§ **Stored data**:
=== Begin Enclosure ===

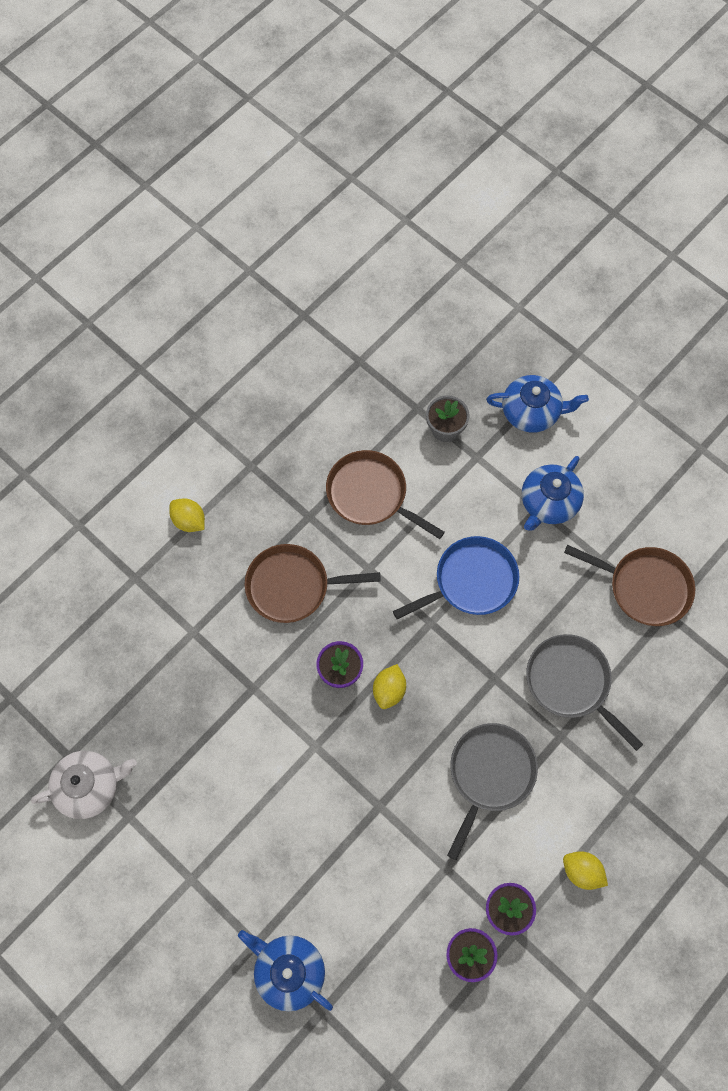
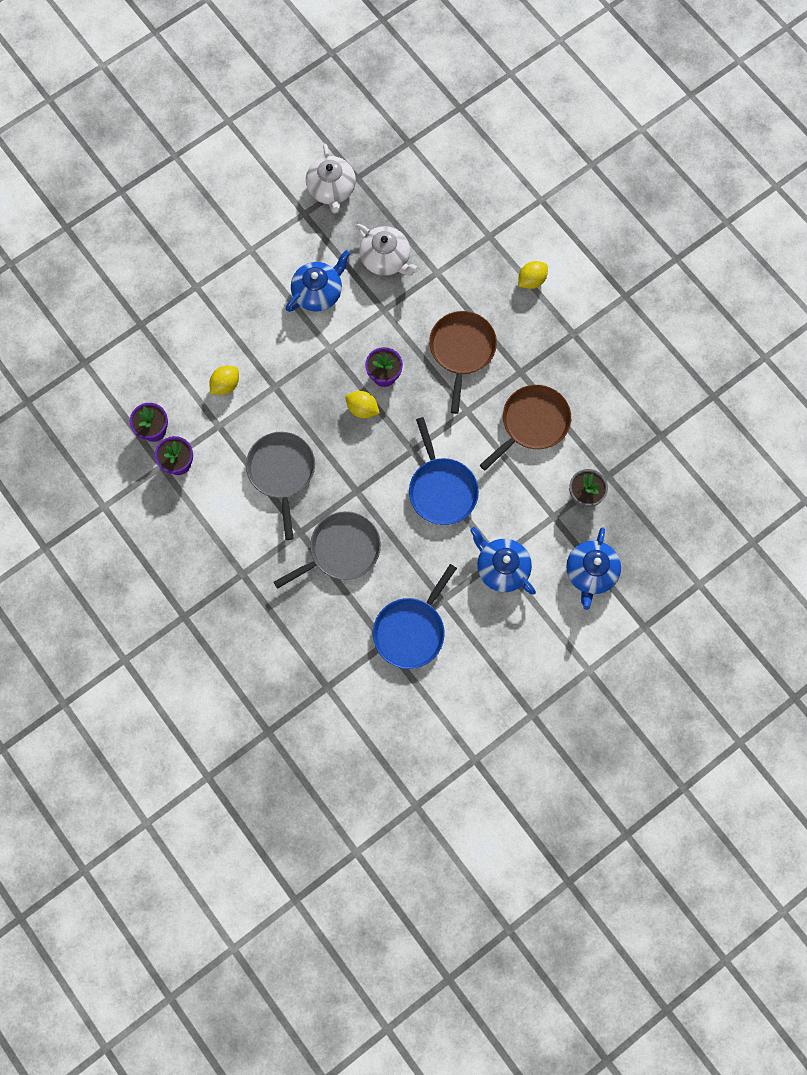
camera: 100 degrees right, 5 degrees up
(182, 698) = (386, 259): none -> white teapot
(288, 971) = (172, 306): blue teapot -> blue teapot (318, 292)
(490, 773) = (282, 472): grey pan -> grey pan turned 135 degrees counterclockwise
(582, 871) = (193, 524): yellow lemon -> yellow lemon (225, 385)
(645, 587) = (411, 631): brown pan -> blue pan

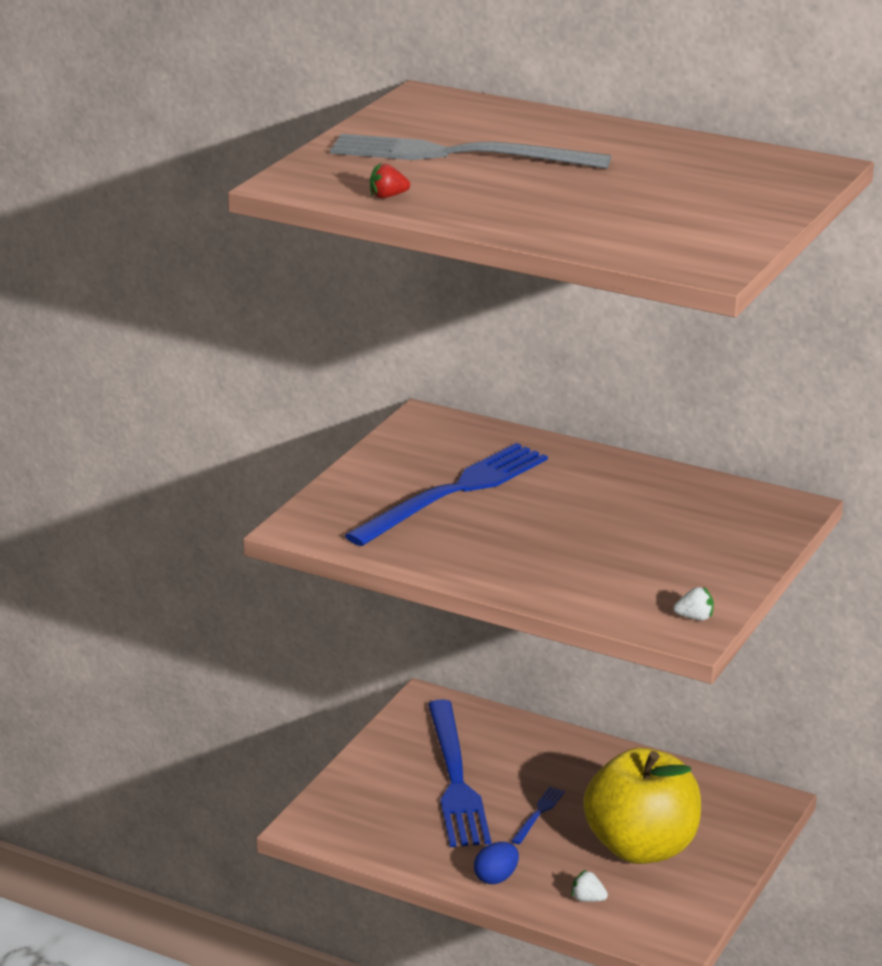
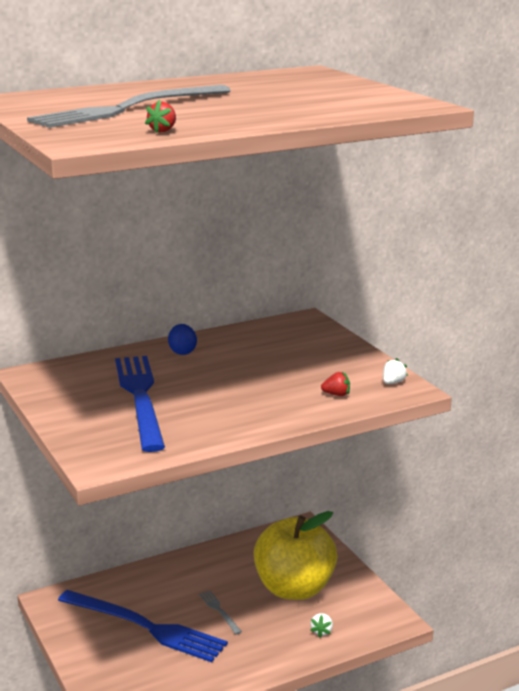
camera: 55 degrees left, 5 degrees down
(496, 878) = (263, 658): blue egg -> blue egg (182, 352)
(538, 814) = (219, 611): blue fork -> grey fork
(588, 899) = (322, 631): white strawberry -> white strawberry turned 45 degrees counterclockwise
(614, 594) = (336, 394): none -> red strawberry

=== End Enclosure ===

§ **WHAT YOU HAVE TO DO**:
Lines that hold the word "counterclockwise" are the ones to copy from the entries above.

§ **TASK RESULT**:
(490, 773) = (282, 472): grey pan -> grey pan turned 135 degrees counterclockwise
(588, 899) = (322, 631): white strawberry -> white strawberry turned 45 degrees counterclockwise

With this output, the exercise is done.